Task directions |
Of the lines in the data below, write out exactly those from the one holding "black 1x2 brick [382,175,434,269] -> none" through the one holding "none -> white", both included.

Data for processing |
※
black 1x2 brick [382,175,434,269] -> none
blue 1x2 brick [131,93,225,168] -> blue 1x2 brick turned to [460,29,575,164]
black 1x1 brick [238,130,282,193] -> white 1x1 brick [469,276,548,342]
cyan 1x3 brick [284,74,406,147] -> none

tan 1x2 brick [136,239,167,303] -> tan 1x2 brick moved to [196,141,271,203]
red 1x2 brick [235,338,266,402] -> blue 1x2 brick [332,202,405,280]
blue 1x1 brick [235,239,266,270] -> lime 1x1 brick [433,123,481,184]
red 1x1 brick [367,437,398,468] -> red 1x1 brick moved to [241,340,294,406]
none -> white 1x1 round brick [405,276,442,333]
※
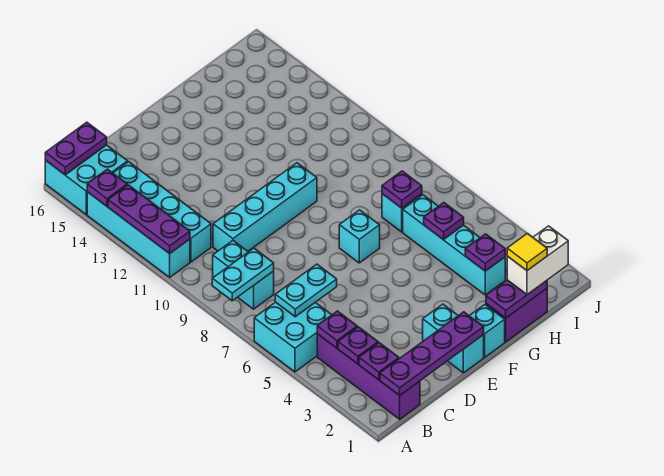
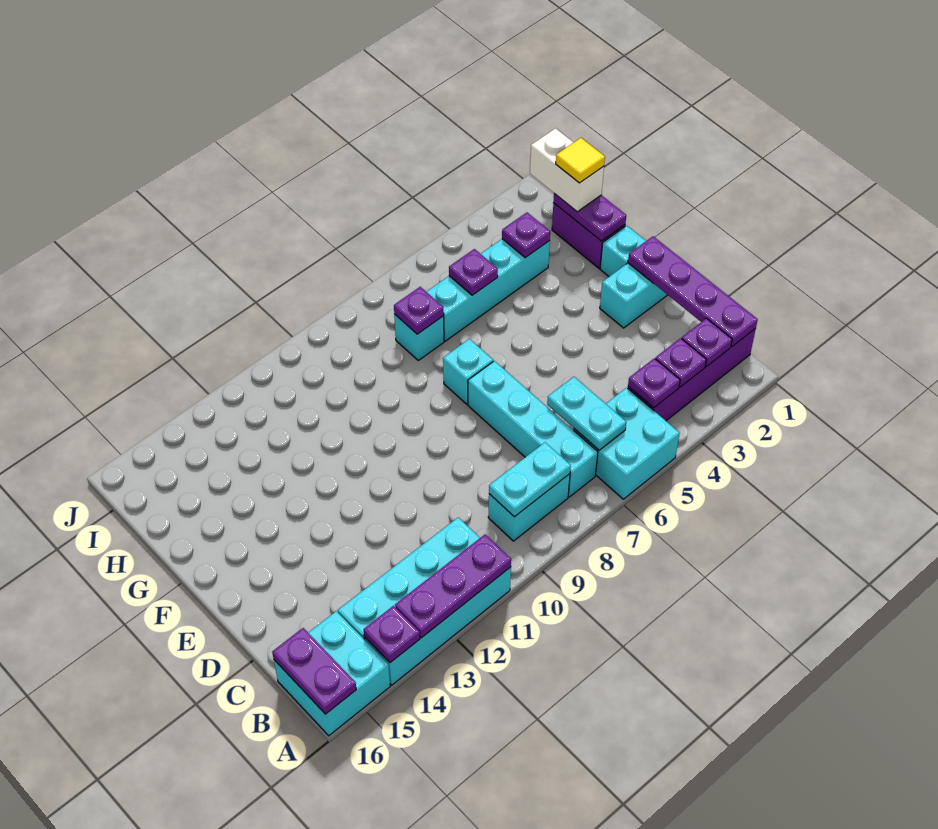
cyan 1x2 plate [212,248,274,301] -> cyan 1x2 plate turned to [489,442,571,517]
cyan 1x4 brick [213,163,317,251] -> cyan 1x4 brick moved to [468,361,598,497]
※
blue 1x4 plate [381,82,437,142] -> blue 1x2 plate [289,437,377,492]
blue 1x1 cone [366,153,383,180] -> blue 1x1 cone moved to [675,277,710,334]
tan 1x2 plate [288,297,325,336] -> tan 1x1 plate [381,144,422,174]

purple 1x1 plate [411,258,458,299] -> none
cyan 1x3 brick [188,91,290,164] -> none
※
Result below |
black 1x2 brick [382,175,434,269] -> none
blue 1x2 brick [131,93,225,168] -> blue 1x2 brick turned to [460,29,575,164]
black 1x1 brick [238,130,282,193] -> white 1x1 brick [469,276,548,342]
cyan 1x3 brick [284,74,406,147] -> none

tan 1x2 brick [136,239,167,303] -> tan 1x2 brick moved to [196,141,271,203]
red 1x2 brick [235,338,266,402] -> blue 1x2 brick [332,202,405,280]
blue 1x1 brick [235,239,266,270] -> lime 1x1 brick [433,123,481,184]
red 1x1 brick [367,437,398,468] -> red 1x1 brick moved to [241,340,294,406]
none -> white 1x1 round brick [405,276,442,333]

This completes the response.